What you will do
In this exercise, return only the lines that run from the line with "cyan star: (160, 254) -> (95, 197), moved" to the end of the entries below, both included. Pictures are not copied.

Record set
BEGIN

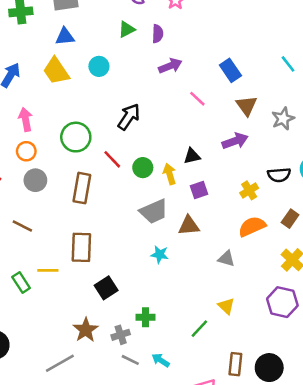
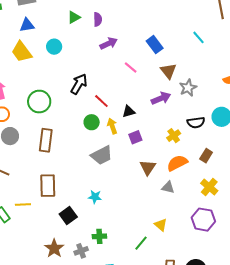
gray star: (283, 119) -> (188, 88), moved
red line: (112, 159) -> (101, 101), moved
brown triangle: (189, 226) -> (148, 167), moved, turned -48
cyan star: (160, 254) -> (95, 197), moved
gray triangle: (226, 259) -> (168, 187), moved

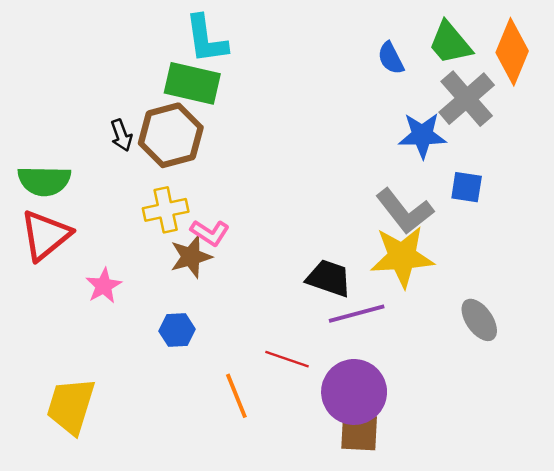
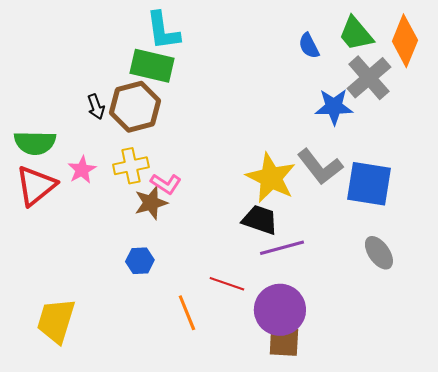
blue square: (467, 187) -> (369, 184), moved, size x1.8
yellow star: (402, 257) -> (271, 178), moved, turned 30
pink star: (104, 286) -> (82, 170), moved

END

Output
cyan star: (160, 254) -> (95, 197), moved
gray triangle: (226, 259) -> (168, 187), moved

blue square: (467, 187) -> (369, 184), moved, size x1.8
yellow star: (402, 257) -> (271, 178), moved, turned 30
pink star: (104, 286) -> (82, 170), moved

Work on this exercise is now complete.